→ Work to be completed
Only the number is wanted: how many lines below include "MOSI"?

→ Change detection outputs
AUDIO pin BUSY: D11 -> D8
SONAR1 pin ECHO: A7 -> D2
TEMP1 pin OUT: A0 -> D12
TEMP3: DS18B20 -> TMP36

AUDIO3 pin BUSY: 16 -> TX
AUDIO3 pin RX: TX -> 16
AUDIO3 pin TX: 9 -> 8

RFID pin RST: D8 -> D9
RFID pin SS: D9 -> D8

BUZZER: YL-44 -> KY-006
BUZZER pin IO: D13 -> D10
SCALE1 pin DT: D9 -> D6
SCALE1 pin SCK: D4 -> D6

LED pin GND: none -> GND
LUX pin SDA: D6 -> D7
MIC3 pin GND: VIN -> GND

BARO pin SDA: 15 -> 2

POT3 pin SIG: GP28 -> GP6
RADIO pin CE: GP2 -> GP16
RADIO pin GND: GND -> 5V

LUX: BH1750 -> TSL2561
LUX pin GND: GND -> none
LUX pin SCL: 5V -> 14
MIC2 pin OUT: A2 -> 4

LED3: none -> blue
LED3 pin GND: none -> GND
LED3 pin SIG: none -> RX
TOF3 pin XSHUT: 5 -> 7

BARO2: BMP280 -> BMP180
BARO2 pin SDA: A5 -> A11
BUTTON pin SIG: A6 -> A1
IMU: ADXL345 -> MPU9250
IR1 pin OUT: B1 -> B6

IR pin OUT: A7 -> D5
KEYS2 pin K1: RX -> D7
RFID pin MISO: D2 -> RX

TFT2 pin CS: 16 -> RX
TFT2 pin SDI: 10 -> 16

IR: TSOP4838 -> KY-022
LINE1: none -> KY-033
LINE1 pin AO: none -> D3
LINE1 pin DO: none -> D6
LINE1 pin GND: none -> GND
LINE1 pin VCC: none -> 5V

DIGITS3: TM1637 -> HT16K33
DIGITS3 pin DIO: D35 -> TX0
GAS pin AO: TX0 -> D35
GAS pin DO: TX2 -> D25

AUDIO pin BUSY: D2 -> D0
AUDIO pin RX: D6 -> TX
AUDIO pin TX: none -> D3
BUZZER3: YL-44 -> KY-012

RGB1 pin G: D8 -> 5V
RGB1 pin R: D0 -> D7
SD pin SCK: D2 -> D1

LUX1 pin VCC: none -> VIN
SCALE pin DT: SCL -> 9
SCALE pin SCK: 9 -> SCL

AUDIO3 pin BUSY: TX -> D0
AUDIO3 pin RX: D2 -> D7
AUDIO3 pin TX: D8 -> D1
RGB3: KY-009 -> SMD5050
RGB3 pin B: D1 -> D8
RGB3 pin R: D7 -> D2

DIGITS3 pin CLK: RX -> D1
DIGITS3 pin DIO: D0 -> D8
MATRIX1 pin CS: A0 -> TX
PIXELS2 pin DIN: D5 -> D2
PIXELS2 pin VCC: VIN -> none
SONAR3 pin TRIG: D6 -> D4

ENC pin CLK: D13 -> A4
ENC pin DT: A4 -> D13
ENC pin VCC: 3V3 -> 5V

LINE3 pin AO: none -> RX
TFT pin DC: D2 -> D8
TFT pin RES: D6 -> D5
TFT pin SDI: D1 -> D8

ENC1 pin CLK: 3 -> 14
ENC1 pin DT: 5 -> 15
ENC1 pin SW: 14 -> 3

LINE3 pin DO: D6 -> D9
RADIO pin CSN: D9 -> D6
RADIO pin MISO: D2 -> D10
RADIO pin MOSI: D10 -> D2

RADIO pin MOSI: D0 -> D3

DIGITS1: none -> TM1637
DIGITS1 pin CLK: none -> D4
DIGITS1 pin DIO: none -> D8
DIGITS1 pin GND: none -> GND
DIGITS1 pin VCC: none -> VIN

→ Written answer
2